Print the records below exactly as they appear.
EXTRACTED ENTRIES section start
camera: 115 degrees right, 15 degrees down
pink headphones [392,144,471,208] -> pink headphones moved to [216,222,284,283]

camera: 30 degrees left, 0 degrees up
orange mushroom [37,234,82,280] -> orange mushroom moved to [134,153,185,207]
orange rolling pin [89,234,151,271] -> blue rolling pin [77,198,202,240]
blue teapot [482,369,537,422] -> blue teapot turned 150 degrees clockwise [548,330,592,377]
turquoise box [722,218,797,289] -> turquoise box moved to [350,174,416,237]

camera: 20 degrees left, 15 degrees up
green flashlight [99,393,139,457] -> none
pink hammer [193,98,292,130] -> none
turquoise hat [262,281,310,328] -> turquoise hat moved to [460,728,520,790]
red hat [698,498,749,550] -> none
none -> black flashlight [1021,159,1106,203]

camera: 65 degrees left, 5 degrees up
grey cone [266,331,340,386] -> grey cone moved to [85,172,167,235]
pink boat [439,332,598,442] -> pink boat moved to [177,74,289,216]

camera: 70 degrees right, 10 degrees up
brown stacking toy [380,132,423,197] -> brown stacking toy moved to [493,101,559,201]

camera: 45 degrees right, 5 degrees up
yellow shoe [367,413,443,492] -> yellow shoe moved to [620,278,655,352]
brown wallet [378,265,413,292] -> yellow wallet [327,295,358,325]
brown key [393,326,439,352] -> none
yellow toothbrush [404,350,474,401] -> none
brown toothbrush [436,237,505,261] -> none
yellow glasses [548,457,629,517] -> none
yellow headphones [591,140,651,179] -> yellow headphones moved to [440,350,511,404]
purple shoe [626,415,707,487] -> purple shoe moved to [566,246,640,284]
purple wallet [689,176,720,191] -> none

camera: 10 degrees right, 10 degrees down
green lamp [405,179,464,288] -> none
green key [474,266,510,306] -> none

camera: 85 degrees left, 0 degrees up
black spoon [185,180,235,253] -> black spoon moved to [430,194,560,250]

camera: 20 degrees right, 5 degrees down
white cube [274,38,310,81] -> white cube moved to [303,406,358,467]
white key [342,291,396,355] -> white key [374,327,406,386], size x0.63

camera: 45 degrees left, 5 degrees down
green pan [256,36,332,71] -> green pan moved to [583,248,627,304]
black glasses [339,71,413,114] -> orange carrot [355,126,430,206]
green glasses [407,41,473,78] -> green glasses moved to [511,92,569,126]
EXTRACTED ENTRIES section end
→ TASK OUTPUT:
camera: 115 degrees right, 15 degrees down
pink headphones [392,144,471,208] -> pink headphones moved to [216,222,284,283]

camera: 30 degrees left, 0 degrees up
orange mushroom [37,234,82,280] -> orange mushroom moved to [134,153,185,207]
orange rolling pin [89,234,151,271] -> blue rolling pin [77,198,202,240]
blue teapot [482,369,537,422] -> blue teapot turned 150 degrees clockwise [548,330,592,377]
turquoise box [722,218,797,289] -> turquoise box moved to [350,174,416,237]

camera: 20 degrees left, 15 degrees up
green flashlight [99,393,139,457] -> none
pink hammer [193,98,292,130] -> none
turquoise hat [262,281,310,328] -> turquoise hat moved to [460,728,520,790]
red hat [698,498,749,550] -> none
none -> black flashlight [1021,159,1106,203]

camera: 65 degrees left, 5 degrees up
grey cone [266,331,340,386] -> grey cone moved to [85,172,167,235]
pink boat [439,332,598,442] -> pink boat moved to [177,74,289,216]

camera: 70 degrees right, 10 degrees up
brown stacking toy [380,132,423,197] -> brown stacking toy moved to [493,101,559,201]

camera: 45 degrees right, 5 degrees up
yellow shoe [367,413,443,492] -> yellow shoe moved to [620,278,655,352]
brown wallet [378,265,413,292] -> yellow wallet [327,295,358,325]
brown key [393,326,439,352] -> none
yellow toothbrush [404,350,474,401] -> none
brown toothbrush [436,237,505,261] -> none
yellow glasses [548,457,629,517] -> none
yellow headphones [591,140,651,179] -> yellow headphones moved to [440,350,511,404]
purple shoe [626,415,707,487] -> purple shoe moved to [566,246,640,284]
purple wallet [689,176,720,191] -> none

camera: 10 degrees right, 10 degrees down
green lamp [405,179,464,288] -> none
green key [474,266,510,306] -> none

camera: 85 degrees left, 0 degrees up
black spoon [185,180,235,253] -> black spoon moved to [430,194,560,250]

camera: 20 degrees right, 5 degrees down
white cube [274,38,310,81] -> white cube moved to [303,406,358,467]
white key [342,291,396,355] -> white key [374,327,406,386], size x0.63

camera: 45 degrees left, 5 degrees down
green pan [256,36,332,71] -> green pan moved to [583,248,627,304]
black glasses [339,71,413,114] -> orange carrot [355,126,430,206]
green glasses [407,41,473,78] -> green glasses moved to [511,92,569,126]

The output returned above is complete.